Transfer the lines of the records from the line with "client [1214, 231]" up to and including the line with "catalog [742, 400]", requests included, adding -84 to every coordinate in the answers.

### Records provided
|---|
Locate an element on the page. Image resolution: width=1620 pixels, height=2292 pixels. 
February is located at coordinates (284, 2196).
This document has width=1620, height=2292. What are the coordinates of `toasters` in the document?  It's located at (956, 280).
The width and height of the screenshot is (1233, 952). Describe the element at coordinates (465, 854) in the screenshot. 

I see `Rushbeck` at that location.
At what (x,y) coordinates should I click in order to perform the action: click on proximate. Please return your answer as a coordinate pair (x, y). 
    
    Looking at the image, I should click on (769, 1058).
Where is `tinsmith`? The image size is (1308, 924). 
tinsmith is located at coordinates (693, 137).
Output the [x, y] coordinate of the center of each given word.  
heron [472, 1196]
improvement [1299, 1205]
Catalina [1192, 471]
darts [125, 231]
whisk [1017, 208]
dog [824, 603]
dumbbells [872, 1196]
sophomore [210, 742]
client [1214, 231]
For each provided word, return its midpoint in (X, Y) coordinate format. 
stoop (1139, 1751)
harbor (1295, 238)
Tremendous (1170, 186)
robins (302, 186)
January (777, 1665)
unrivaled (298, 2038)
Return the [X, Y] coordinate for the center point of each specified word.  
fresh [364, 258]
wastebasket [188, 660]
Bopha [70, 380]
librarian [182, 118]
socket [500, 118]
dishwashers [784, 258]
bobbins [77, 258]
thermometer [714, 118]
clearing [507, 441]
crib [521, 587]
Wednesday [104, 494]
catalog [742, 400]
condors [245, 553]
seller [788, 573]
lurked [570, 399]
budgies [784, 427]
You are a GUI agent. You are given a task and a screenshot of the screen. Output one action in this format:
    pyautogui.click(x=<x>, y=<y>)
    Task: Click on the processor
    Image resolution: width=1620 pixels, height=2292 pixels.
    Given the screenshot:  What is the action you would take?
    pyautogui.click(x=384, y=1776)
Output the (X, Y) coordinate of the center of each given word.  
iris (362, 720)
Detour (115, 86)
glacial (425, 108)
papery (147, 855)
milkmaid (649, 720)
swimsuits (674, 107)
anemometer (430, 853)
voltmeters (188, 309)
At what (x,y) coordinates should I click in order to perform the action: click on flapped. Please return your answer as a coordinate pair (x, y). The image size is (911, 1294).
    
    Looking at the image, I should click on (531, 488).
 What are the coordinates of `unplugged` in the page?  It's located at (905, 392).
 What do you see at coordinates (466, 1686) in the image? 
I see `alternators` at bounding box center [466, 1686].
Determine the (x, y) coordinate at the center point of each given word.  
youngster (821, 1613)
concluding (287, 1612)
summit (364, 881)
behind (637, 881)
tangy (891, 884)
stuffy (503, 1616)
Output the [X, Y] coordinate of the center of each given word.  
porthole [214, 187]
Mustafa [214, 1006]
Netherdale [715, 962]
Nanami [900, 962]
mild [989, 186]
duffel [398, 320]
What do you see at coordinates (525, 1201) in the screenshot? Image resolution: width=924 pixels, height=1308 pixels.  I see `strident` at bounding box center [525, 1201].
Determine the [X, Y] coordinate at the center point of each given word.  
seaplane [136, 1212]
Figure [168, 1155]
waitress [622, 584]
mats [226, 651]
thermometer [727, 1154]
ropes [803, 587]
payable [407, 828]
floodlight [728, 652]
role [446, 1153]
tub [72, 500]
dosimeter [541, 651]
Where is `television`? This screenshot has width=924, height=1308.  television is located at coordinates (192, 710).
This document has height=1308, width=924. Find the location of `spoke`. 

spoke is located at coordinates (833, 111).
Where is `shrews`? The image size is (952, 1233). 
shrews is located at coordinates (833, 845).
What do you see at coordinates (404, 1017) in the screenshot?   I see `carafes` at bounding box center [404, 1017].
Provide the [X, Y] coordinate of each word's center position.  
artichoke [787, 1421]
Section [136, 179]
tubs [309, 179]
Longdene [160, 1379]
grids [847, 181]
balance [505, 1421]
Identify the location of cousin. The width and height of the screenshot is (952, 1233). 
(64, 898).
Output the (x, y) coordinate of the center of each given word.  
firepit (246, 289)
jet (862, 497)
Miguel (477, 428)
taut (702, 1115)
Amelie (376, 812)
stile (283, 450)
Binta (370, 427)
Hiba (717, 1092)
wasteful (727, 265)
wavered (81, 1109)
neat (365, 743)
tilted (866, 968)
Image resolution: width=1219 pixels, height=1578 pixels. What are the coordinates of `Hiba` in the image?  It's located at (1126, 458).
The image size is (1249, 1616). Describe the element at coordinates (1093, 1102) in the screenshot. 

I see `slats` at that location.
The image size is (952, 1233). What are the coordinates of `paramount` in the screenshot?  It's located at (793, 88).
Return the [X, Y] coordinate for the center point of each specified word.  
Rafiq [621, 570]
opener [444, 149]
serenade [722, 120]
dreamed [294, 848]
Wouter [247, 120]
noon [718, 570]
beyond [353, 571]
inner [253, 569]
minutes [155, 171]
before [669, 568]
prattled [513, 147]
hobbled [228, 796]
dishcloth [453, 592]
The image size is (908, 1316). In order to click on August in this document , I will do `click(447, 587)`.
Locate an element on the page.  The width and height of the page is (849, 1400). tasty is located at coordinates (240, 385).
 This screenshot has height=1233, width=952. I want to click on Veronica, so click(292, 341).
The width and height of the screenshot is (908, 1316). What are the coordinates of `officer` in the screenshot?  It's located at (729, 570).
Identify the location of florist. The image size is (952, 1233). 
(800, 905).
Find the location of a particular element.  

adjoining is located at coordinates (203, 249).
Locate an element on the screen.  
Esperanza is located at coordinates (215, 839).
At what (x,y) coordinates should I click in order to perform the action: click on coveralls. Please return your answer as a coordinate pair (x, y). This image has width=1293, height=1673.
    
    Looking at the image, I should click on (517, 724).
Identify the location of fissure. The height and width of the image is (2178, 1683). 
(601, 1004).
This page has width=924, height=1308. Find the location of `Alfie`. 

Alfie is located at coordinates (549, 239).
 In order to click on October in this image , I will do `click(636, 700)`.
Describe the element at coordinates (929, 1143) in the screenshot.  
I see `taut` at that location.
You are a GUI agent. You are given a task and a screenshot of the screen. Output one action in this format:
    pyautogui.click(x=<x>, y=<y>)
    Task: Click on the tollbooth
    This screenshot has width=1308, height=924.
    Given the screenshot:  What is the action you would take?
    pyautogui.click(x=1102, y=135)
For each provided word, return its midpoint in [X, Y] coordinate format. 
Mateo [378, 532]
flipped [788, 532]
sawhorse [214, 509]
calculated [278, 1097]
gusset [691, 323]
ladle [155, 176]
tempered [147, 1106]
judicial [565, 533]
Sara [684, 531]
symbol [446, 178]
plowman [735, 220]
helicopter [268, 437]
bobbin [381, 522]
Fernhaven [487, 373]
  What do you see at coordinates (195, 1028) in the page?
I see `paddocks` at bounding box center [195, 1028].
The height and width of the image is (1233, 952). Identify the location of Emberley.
|---|
### Exercise solution
client [1130, 147]
For each provided word, return its midpoint in (X, Y) coordinate format. 
stoop (1055, 1667)
harbor (1211, 154)
Tremendous (1086, 102)
robins (218, 102)
January (693, 1581)
unrivaled (214, 1954)
Return the [X, Y] coordinate for the center point of each specified word.  
fresh [280, 174]
wastebasket [104, 576]
Bopha [-14, 296]
librarian [98, 34]
socket [416, 34]
dishwashers [700, 174]
bobbins [-7, 174]
thermometer [630, 34]
clearing [423, 357]
crib [437, 503]
Wednesday [20, 410]
catalog [658, 316]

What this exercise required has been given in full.